Collected data entries
____

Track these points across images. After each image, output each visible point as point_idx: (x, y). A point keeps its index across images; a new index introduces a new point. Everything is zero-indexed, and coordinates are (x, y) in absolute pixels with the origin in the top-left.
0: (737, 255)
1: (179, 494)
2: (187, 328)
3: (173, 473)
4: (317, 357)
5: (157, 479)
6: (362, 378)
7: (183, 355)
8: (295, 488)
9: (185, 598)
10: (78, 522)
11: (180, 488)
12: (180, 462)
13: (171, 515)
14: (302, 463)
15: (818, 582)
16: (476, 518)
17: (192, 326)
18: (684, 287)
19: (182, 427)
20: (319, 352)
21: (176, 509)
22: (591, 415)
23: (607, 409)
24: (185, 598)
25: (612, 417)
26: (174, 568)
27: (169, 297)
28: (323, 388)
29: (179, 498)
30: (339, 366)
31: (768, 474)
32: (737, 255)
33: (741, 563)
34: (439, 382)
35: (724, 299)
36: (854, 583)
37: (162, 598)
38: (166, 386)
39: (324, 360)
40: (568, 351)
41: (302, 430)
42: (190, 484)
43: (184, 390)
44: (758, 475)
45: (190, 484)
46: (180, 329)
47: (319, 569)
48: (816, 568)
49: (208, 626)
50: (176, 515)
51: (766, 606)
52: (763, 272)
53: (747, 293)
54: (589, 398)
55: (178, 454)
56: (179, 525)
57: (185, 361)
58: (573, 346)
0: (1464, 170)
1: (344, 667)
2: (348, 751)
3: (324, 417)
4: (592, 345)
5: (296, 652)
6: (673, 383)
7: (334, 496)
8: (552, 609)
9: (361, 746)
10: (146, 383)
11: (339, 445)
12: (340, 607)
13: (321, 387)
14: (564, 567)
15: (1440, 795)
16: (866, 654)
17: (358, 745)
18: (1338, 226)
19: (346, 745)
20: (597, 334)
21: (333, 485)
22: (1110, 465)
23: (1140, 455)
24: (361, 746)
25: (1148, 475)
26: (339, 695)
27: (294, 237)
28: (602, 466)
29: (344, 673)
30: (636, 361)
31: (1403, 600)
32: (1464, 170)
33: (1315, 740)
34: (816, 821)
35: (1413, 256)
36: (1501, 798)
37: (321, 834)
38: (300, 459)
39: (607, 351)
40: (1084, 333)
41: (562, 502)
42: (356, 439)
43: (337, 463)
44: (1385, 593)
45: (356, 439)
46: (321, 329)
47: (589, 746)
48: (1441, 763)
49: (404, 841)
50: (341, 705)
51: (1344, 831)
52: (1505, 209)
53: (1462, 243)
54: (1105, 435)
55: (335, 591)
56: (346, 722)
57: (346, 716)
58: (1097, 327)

____

- **PROBLEM TO SOLVE**:
Please repeat every row above word for word, in the same order.

- **FINAL RESULT**:
Track these points across images. After each image, output each visible point as point_idx: (x, y). A point keeps its index across images; a new index introduces a new point. Everything is zero-indexed, and coordinates are (x, y) in absolute pixels with the origin in the top-left.
0: (737, 255)
1: (179, 494)
2: (187, 328)
3: (173, 473)
4: (317, 357)
5: (157, 479)
6: (362, 378)
7: (183, 355)
8: (295, 488)
9: (185, 598)
10: (78, 522)
11: (180, 488)
12: (180, 462)
13: (171, 515)
14: (302, 463)
15: (818, 582)
16: (476, 518)
17: (192, 326)
18: (684, 287)
19: (182, 427)
20: (319, 352)
21: (176, 509)
22: (591, 415)
23: (607, 409)
24: (185, 598)
25: (612, 417)
26: (174, 568)
27: (169, 297)
28: (323, 388)
29: (179, 498)
30: (339, 366)
31: (768, 474)
32: (737, 255)
33: (741, 563)
34: (439, 382)
35: (724, 299)
36: (854, 583)
37: (162, 598)
38: (166, 386)
39: (324, 360)
40: (568, 351)
41: (302, 430)
42: (190, 484)
43: (184, 390)
44: (758, 475)
45: (190, 484)
46: (180, 329)
47: (319, 569)
48: (816, 568)
49: (208, 626)
50: (176, 515)
51: (766, 606)
52: (763, 272)
53: (747, 293)
54: (589, 398)
55: (178, 454)
56: (179, 525)
57: (185, 361)
58: (573, 346)
0: (1464, 170)
1: (344, 667)
2: (348, 751)
3: (324, 417)
4: (592, 345)
5: (296, 652)
6: (673, 383)
7: (334, 496)
8: (552, 609)
9: (361, 746)
10: (146, 383)
11: (339, 445)
12: (340, 607)
13: (321, 387)
14: (564, 567)
15: (1440, 795)
16: (866, 654)
17: (358, 745)
18: (1338, 226)
19: (346, 745)
20: (597, 334)
21: (333, 485)
22: (1110, 465)
23: (1140, 455)
24: (361, 746)
25: (1148, 475)
26: (339, 695)
27: (294, 237)
28: (602, 466)
29: (344, 673)
30: (636, 361)
31: (1403, 600)
32: (1464, 170)
33: (1315, 740)
34: (816, 821)
35: (1413, 256)
36: (1501, 798)
37: (321, 834)
38: (300, 459)
39: (607, 351)
40: (1084, 333)
41: (562, 502)
42: (356, 439)
43: (337, 463)
44: (1385, 593)
45: (356, 439)
46: (321, 329)
47: (589, 746)
48: (1441, 763)
49: (404, 841)
50: (341, 705)
51: (1344, 831)
52: (1505, 209)
53: (1462, 243)
54: (1105, 435)
55: (335, 591)
56: (346, 722)
57: (346, 716)
58: (1097, 327)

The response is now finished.